§ Task description
Please repeat exactly the lines below from the one containing "TOF pin SCL: 3V3 -> D5" down to the one containing "SD pin SCK: D4 -> D5", both included, and nothing else.

__________

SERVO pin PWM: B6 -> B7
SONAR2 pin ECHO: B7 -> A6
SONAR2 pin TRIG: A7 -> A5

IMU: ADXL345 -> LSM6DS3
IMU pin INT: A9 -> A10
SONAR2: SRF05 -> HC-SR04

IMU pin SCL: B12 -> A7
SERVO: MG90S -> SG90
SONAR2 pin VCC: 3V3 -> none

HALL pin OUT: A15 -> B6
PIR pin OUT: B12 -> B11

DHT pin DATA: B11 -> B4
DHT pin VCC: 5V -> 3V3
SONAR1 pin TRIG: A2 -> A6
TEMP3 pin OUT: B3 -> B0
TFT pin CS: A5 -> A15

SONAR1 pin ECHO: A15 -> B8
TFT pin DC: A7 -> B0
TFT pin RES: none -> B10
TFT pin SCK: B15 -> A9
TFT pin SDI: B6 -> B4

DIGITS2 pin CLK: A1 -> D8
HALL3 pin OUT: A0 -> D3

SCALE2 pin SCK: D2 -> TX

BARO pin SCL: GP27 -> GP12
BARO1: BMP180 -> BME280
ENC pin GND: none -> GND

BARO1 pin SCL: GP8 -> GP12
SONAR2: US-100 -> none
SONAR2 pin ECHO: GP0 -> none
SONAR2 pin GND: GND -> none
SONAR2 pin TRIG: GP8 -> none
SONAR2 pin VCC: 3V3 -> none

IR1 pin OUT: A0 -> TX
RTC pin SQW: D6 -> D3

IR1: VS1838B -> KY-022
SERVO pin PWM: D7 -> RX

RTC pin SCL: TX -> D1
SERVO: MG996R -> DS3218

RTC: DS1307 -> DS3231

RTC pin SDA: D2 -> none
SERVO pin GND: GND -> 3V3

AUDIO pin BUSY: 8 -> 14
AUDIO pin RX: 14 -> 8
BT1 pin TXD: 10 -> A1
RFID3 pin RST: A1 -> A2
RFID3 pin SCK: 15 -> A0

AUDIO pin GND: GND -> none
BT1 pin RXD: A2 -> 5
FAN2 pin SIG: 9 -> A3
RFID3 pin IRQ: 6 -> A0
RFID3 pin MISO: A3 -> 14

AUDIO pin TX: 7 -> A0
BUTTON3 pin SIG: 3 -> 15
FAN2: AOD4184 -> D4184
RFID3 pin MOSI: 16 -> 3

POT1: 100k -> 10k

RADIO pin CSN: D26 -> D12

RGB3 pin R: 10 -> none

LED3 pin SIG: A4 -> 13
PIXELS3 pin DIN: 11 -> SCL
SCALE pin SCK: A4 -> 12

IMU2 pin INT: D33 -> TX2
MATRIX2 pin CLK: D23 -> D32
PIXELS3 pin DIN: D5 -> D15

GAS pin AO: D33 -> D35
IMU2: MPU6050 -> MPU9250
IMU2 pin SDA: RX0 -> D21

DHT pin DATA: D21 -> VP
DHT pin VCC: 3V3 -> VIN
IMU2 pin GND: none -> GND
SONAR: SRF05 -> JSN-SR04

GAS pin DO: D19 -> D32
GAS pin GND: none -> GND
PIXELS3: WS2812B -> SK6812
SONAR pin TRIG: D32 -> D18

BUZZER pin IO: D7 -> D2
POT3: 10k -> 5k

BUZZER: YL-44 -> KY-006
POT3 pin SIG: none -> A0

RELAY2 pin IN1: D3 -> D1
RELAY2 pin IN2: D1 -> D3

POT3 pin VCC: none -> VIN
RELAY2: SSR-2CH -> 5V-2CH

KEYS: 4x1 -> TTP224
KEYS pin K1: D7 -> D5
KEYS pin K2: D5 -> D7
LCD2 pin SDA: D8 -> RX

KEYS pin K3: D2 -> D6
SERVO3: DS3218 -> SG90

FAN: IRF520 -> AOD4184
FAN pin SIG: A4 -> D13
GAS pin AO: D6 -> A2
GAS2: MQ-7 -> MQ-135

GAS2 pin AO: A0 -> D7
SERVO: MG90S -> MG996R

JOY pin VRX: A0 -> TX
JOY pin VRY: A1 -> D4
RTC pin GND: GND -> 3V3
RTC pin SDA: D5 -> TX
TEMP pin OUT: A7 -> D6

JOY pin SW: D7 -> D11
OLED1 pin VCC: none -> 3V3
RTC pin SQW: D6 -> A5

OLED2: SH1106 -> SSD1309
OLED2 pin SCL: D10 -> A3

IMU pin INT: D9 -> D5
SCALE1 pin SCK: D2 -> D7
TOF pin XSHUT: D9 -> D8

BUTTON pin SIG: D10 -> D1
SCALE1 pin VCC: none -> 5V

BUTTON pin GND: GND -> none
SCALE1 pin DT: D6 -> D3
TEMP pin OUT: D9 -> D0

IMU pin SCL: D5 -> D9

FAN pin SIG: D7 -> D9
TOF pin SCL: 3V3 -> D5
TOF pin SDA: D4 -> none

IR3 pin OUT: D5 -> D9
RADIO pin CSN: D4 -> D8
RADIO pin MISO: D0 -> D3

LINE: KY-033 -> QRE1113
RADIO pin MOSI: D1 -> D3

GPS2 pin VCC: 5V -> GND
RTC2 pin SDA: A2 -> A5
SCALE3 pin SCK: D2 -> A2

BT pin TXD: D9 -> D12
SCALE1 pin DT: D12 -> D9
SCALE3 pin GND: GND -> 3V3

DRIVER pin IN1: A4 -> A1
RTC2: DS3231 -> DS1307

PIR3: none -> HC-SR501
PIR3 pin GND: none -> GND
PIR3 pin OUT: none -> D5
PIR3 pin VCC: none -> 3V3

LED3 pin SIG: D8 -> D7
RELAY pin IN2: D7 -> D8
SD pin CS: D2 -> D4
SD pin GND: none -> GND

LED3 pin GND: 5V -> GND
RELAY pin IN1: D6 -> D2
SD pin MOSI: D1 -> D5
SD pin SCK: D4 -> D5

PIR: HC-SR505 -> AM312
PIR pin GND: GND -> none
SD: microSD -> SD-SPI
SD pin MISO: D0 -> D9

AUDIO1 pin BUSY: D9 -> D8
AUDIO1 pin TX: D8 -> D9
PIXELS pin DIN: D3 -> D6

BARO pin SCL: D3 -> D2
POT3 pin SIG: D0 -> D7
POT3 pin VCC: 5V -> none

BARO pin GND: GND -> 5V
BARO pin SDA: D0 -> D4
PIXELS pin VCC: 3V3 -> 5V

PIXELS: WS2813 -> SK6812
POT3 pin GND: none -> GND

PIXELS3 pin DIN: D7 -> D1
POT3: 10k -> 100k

__________

§ Your response
TOF pin SCL: 3V3 -> D5
TOF pin SDA: D4 -> none

IR3 pin OUT: D5 -> D9
RADIO pin CSN: D4 -> D8
RADIO pin MISO: D0 -> D3

LINE: KY-033 -> QRE1113
RADIO pin MOSI: D1 -> D3

GPS2 pin VCC: 5V -> GND
RTC2 pin SDA: A2 -> A5
SCALE3 pin SCK: D2 -> A2

BT pin TXD: D9 -> D12
SCALE1 pin DT: D12 -> D9
SCALE3 pin GND: GND -> 3V3

DRIVER pin IN1: A4 -> A1
RTC2: DS3231 -> DS1307

PIR3: none -> HC-SR501
PIR3 pin GND: none -> GND
PIR3 pin OUT: none -> D5
PIR3 pin VCC: none -> 3V3

LED3 pin SIG: D8 -> D7
RELAY pin IN2: D7 -> D8
SD pin CS: D2 -> D4
SD pin GND: none -> GND

LED3 pin GND: 5V -> GND
RELAY pin IN1: D6 -> D2
SD pin MOSI: D1 -> D5
SD pin SCK: D4 -> D5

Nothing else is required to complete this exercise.